Records drawn from a dataset
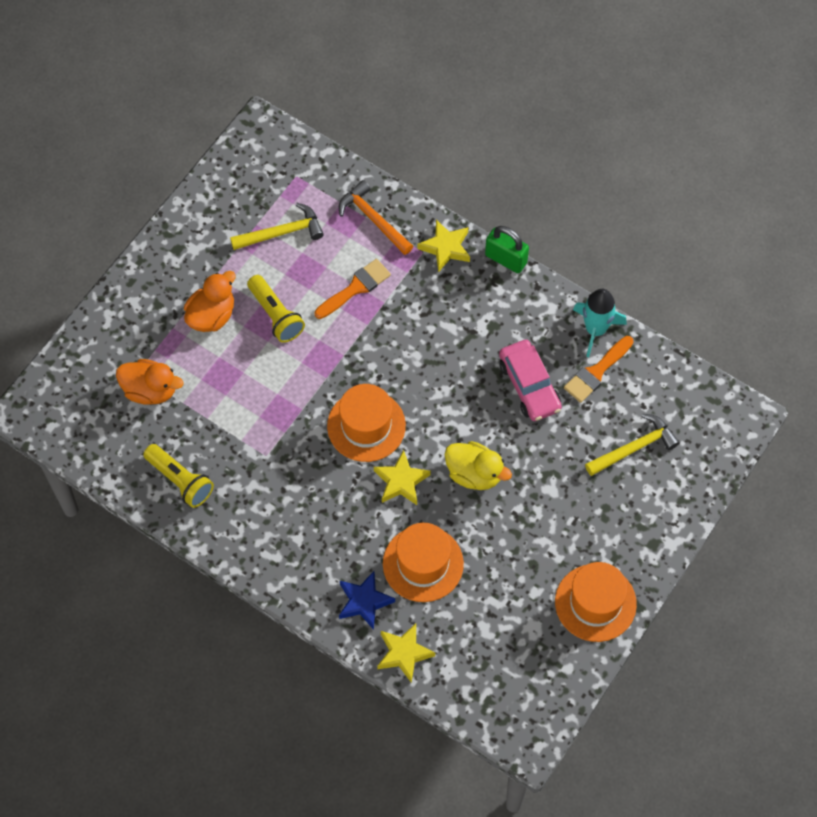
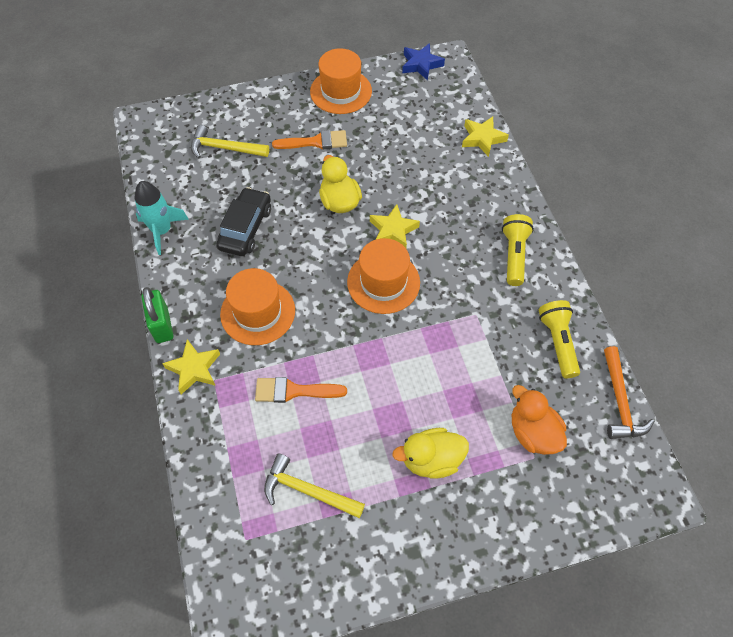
camera: 140 degrees left, 5 degrees down
orange duck [184,271,236,332] -> yellow duck [392,428,469,479]
yellow flashlight [247,275,305,343] -> yellow flashlight moved to [502,214,534,286]
orange hammer [339,180,413,255] -> orange hammer moved to [604,346,654,439]
blue star [339,571,395,630] -> blue star moved to [402,43,445,81]
orange hat [383,523,464,602] -> orange hat moved to [220,268,295,345]
pink car [499,339,562,421] -> black car [216,187,271,256]
orange brush [564,336,634,403] -> orange brush moved to [272,130,347,149]

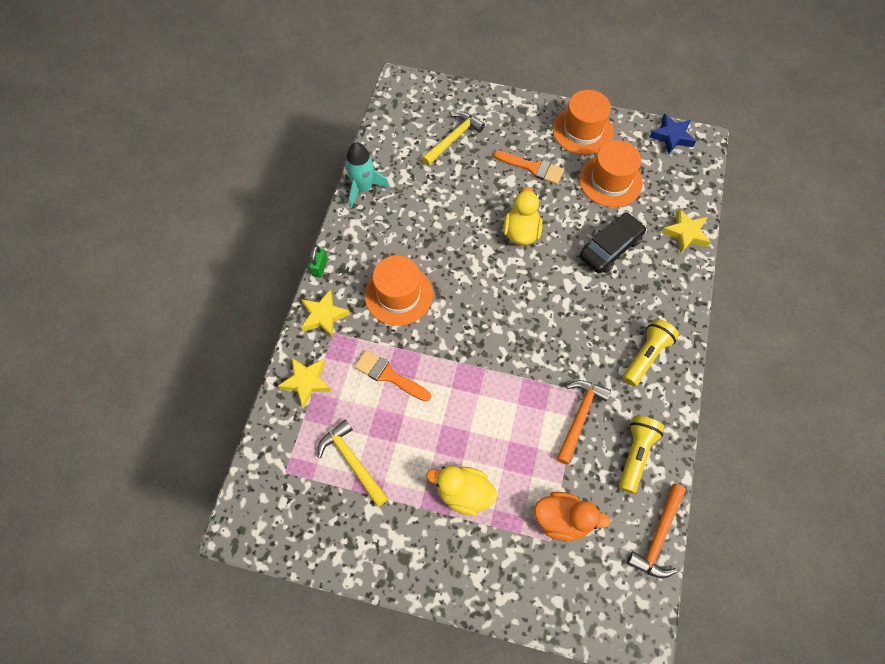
camera: 30 degrees right, 5 degrees up
green padlock [141,287,173,343] -> green padlock [309,246,328,278], size x0.64
yellow hammer [191,125,269,158] -> yellow hammer turned 90 degrees clockwise [421,112,485,166]
black car [216,187,271,256] -> black car moved to [579,213,646,273]
orange hat [347,238,420,314] -> orange hat moved to [579,140,643,207]
yellow star [370,204,420,248] -> yellow star moved to [278,358,331,408]
orange duck [512,385,567,455] -> orange duck turned 105 degrees clockwise [534,492,611,541]
none -> orange hammer [557,380,611,465]

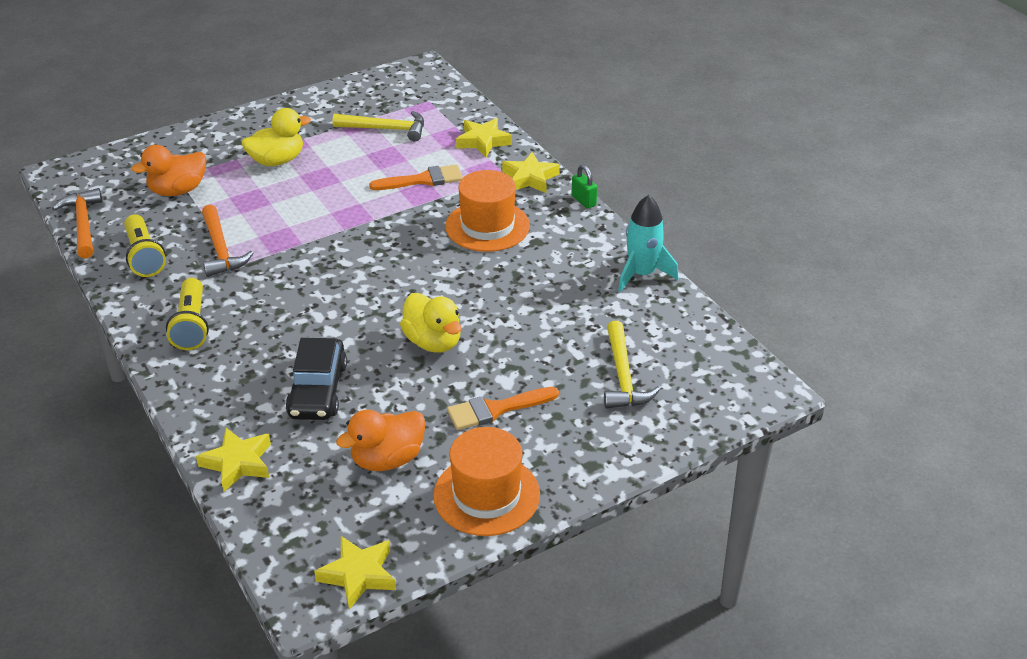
camera: 135 degrees right, 25 degrees down
orange hat [579,140,643,207] -> orange duck [336,410,426,471]
blue star [649,114,696,154] -> yellow star [314,536,396,610]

**TRY IT**
No pictures belong in the output. It should reproduce exactly the lines from the one containing "orange hat [383,523,464,602]" through the end of the data, both ends included.

**WRITTEN ANSWER**
orange hat [383,523,464,602] -> orange hat moved to [220,268,295,345]
pink car [499,339,562,421] -> black car [216,187,271,256]
orange brush [564,336,634,403] -> orange brush moved to [272,130,347,149]

camera: 30 degrees right, 5 degrees up
green padlock [141,287,173,343] -> green padlock [309,246,328,278], size x0.64
yellow hammer [191,125,269,158] -> yellow hammer turned 90 degrees clockwise [421,112,485,166]
black car [216,187,271,256] -> black car moved to [579,213,646,273]
orange hat [347,238,420,314] -> orange hat moved to [579,140,643,207]
yellow star [370,204,420,248] -> yellow star moved to [278,358,331,408]
orange duck [512,385,567,455] -> orange duck turned 105 degrees clockwise [534,492,611,541]
none -> orange hammer [557,380,611,465]

camera: 135 degrees right, 25 degrees down
orange hat [579,140,643,207] -> orange duck [336,410,426,471]
blue star [649,114,696,154] -> yellow star [314,536,396,610]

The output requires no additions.